(Dataset items)
########

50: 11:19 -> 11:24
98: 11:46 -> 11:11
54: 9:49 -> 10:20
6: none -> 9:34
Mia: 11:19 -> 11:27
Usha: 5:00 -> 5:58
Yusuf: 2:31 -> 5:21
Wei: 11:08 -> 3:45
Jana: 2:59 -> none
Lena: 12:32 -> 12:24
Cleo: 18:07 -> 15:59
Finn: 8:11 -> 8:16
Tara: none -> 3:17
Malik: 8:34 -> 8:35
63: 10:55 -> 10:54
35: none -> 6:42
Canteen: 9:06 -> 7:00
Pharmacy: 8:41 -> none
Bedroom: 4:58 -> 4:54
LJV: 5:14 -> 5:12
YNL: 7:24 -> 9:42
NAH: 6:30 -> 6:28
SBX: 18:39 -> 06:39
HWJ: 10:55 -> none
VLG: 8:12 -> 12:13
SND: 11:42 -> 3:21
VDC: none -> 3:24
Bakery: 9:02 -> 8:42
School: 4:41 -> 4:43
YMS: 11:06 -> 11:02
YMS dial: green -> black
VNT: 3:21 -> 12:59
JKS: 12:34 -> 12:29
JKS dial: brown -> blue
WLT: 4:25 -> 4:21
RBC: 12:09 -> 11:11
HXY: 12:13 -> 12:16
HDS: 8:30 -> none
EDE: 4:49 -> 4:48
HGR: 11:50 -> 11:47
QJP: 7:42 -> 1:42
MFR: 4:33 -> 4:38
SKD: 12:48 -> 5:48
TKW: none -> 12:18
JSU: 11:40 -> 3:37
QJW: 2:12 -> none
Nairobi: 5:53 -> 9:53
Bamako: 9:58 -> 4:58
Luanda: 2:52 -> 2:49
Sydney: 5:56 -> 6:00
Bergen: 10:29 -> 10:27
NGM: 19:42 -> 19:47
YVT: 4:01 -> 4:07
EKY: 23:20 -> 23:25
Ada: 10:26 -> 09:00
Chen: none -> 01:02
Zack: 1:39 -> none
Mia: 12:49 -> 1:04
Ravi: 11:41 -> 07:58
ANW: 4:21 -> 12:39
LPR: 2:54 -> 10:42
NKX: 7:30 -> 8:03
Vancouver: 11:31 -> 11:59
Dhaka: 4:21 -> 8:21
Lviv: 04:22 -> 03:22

########

Given request ▸
Copy all of the material above line for line, with no changes.

Written solution ▸
50: 11:19 -> 11:24
98: 11:46 -> 11:11
54: 9:49 -> 10:20
6: none -> 9:34
Mia: 11:19 -> 11:27
Usha: 5:00 -> 5:58
Yusuf: 2:31 -> 5:21
Wei: 11:08 -> 3:45
Jana: 2:59 -> none
Lena: 12:32 -> 12:24
Cleo: 18:07 -> 15:59
Finn: 8:11 -> 8:16
Tara: none -> 3:17
Malik: 8:34 -> 8:35
63: 10:55 -> 10:54
35: none -> 6:42
Canteen: 9:06 -> 7:00
Pharmacy: 8:41 -> none
Bedroom: 4:58 -> 4:54
LJV: 5:14 -> 5:12
YNL: 7:24 -> 9:42
NAH: 6:30 -> 6:28
SBX: 18:39 -> 06:39
HWJ: 10:55 -> none
VLG: 8:12 -> 12:13
SND: 11:42 -> 3:21
VDC: none -> 3:24
Bakery: 9:02 -> 8:42
School: 4:41 -> 4:43
YMS: 11:06 -> 11:02
YMS dial: green -> black
VNT: 3:21 -> 12:59
JKS: 12:34 -> 12:29
JKS dial: brown -> blue
WLT: 4:25 -> 4:21
RBC: 12:09 -> 11:11
HXY: 12:13 -> 12:16
HDS: 8:30 -> none
EDE: 4:49 -> 4:48
HGR: 11:50 -> 11:47
QJP: 7:42 -> 1:42
MFR: 4:33 -> 4:38
SKD: 12:48 -> 5:48
TKW: none -> 12:18
JSU: 11:40 -> 3:37
QJW: 2:12 -> none
Nairobi: 5:53 -> 9:53
Bamako: 9:58 -> 4:58
Luanda: 2:52 -> 2:49
Sydney: 5:56 -> 6:00
Bergen: 10:29 -> 10:27
NGM: 19:42 -> 19:47
YVT: 4:01 -> 4:07
EKY: 23:20 -> 23:25
Ada: 10:26 -> 09:00
Chen: none -> 01:02
Zack: 1:39 -> none
Mia: 12:49 -> 1:04
Ravi: 11:41 -> 07:58
ANW: 4:21 -> 12:39
LPR: 2:54 -> 10:42
NKX: 7:30 -> 8:03
Vancouver: 11:31 -> 11:59
Dhaka: 4:21 -> 8:21
Lviv: 04:22 -> 03:22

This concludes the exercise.